■ Activity
With the pictures left out, restate exactly the part below that opens with the line containing "orange cross: (27, 137) -> (14, 102), moved" and closes with the line containing "gray square: (22, 84) -> (41, 130), size x1.5".

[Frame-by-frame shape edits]
Content starts

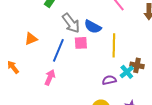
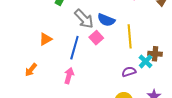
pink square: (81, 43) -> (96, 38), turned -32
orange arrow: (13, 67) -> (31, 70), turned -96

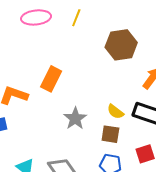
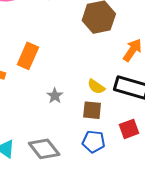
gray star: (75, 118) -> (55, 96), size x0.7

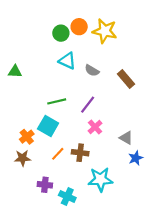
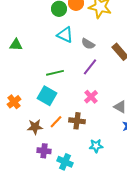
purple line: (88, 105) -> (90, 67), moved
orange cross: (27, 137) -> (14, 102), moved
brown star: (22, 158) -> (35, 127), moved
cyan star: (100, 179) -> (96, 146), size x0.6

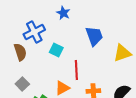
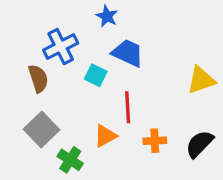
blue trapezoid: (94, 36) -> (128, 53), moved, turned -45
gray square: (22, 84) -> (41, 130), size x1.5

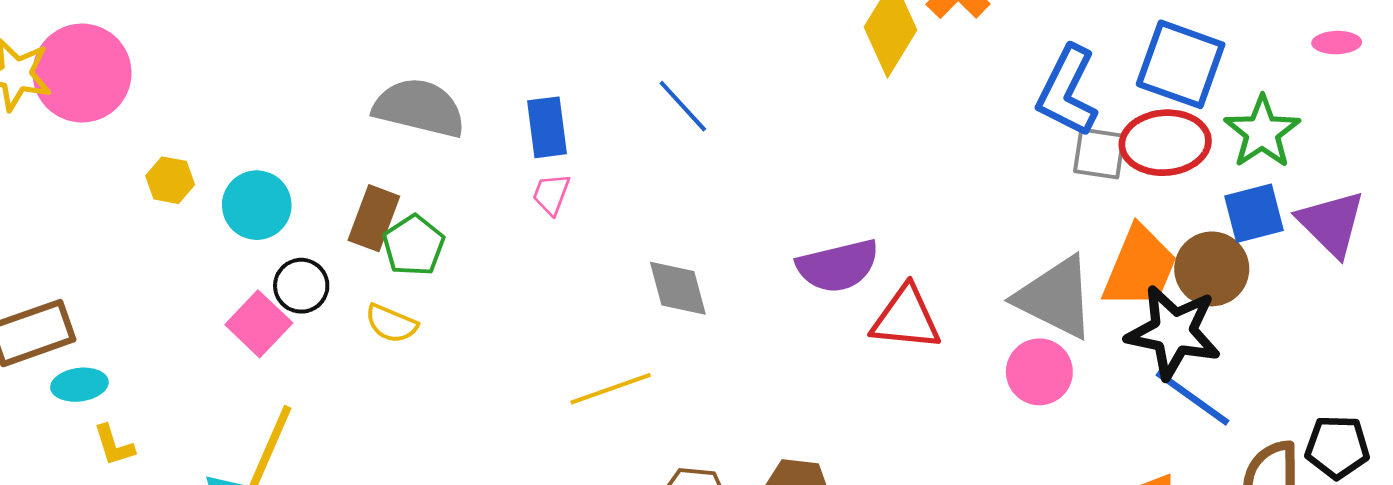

Content ends
Content starts

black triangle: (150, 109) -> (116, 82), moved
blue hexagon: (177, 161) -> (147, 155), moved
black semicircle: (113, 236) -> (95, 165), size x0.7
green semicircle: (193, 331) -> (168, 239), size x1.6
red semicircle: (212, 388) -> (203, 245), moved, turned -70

Content ends
Content starts

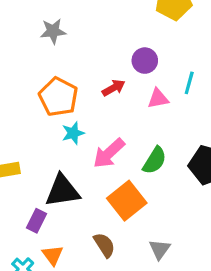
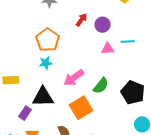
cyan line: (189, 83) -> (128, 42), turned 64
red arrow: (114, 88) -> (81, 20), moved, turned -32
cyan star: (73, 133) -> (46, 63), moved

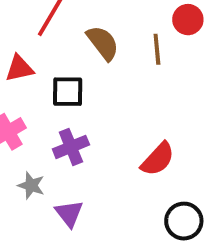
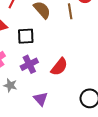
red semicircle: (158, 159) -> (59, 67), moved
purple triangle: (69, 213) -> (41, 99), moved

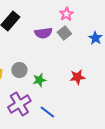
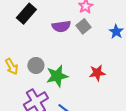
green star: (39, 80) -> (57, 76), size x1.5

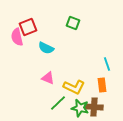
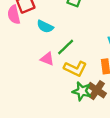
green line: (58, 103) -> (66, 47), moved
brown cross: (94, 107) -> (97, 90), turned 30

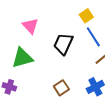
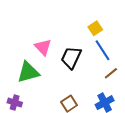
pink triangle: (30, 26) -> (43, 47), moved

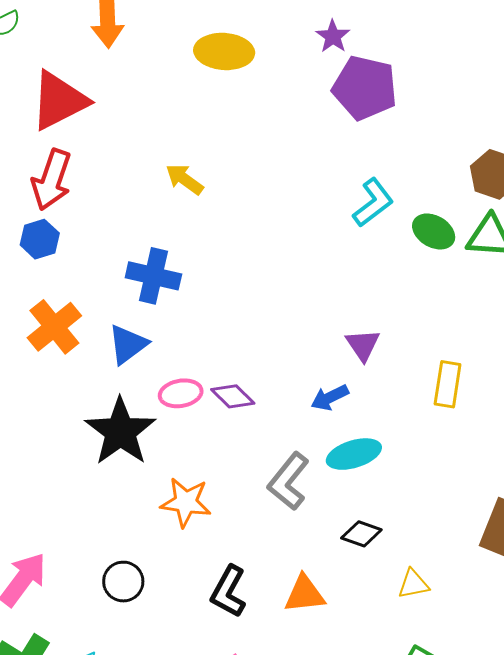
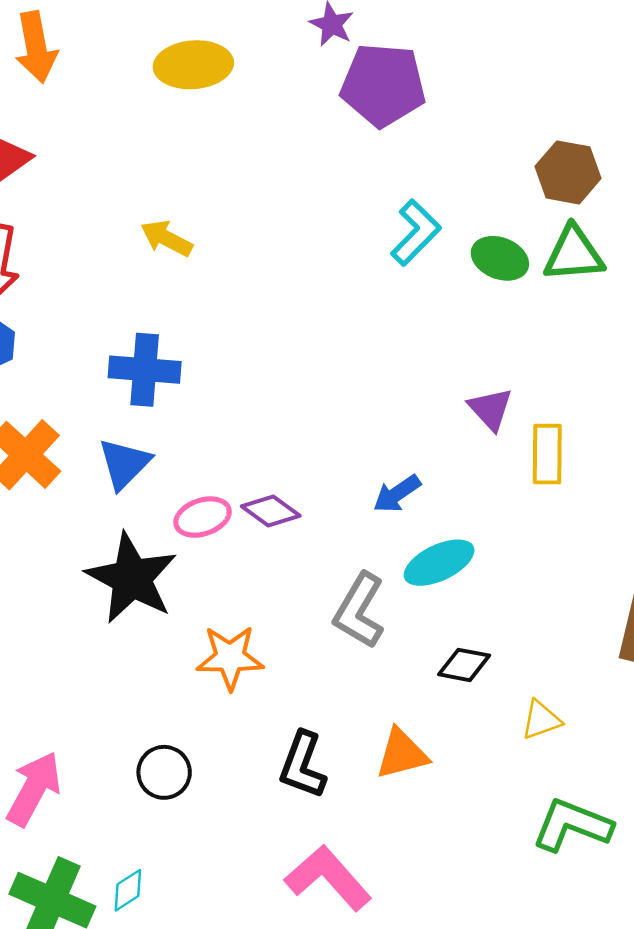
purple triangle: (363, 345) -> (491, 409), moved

Content ends

■ Task solution
orange cross: (27, 137) -> (14, 102), moved
brown star: (22, 158) -> (35, 127), moved
cyan star: (100, 179) -> (96, 146), size x0.6

blue trapezoid: (94, 36) -> (128, 53), moved, turned -45
gray square: (22, 84) -> (41, 130), size x1.5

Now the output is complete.